**INPUT FOR THIS TASK**
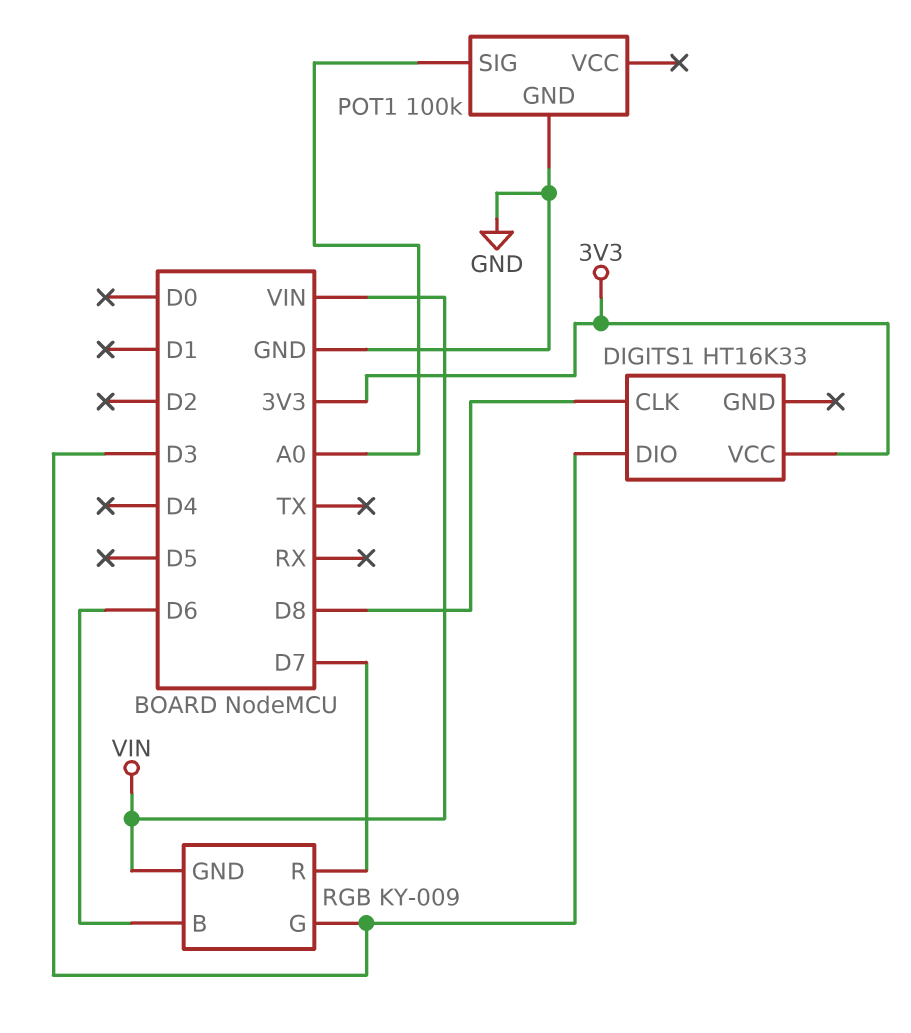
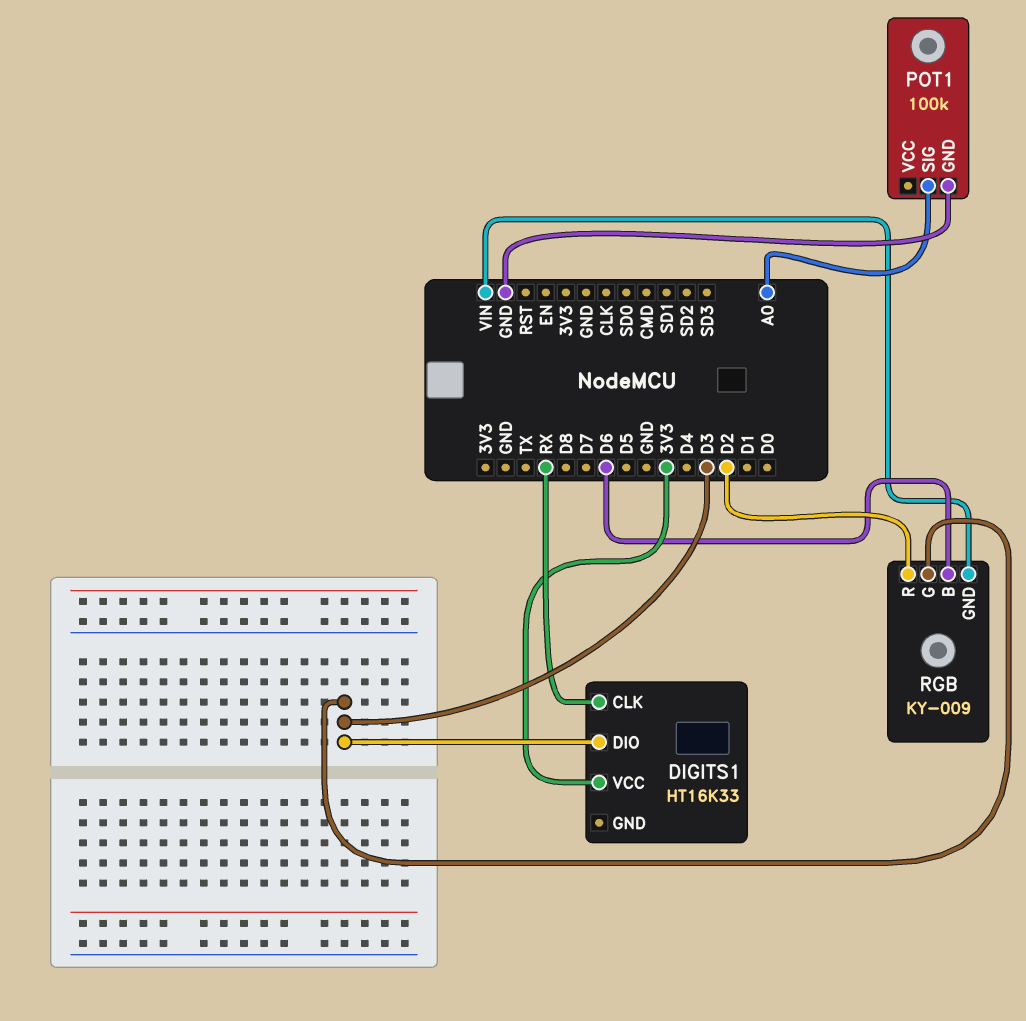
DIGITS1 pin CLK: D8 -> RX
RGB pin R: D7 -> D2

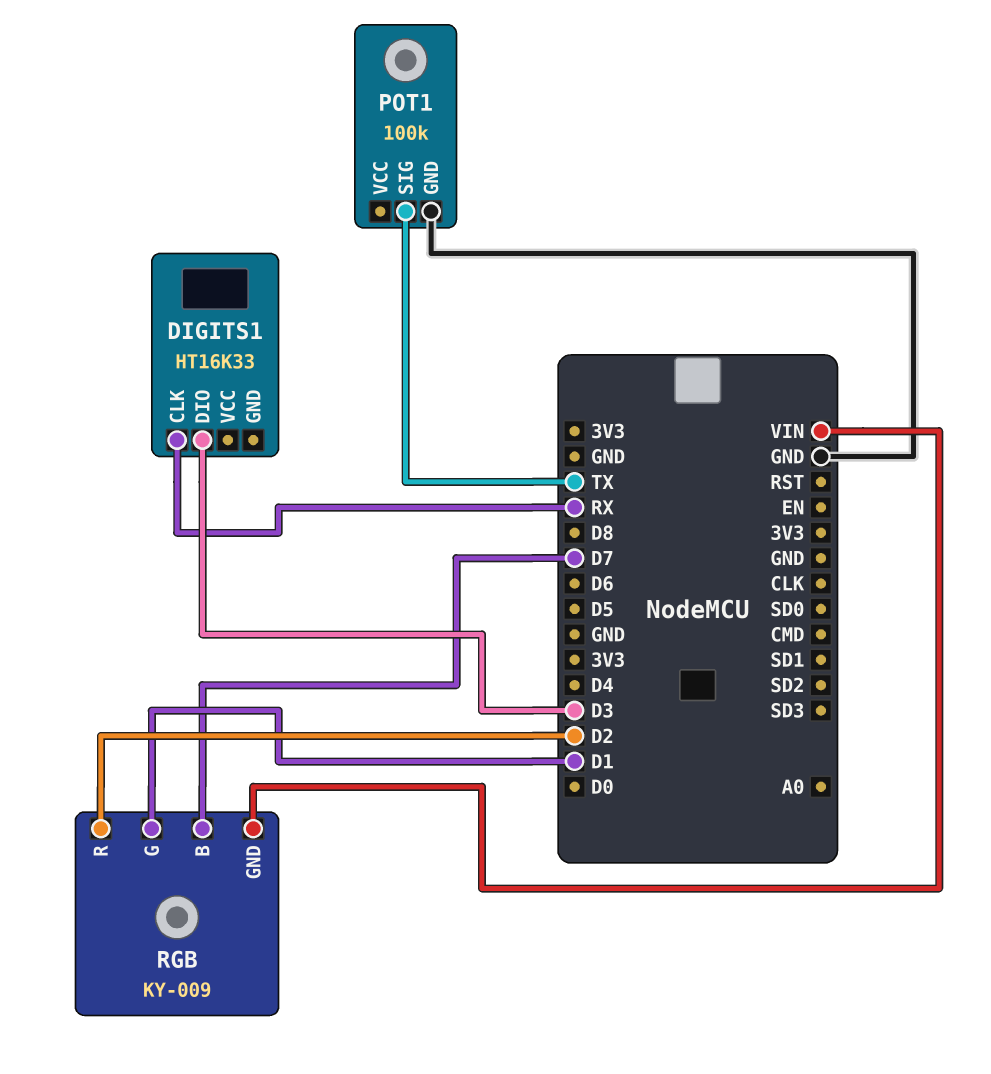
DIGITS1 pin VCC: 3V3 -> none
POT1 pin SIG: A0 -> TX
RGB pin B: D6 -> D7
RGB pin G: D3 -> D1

**WHAT YOU SHOULD DO**
Your answer must be the line holding "DIGITS1 pin VCC: 3V3 -> none" plus every later line to the end of the records, copied exactly.

**RESPONSE TO THE TASK**
DIGITS1 pin VCC: 3V3 -> none
POT1 pin SIG: A0 -> TX
RGB pin B: D6 -> D7
RGB pin G: D3 -> D1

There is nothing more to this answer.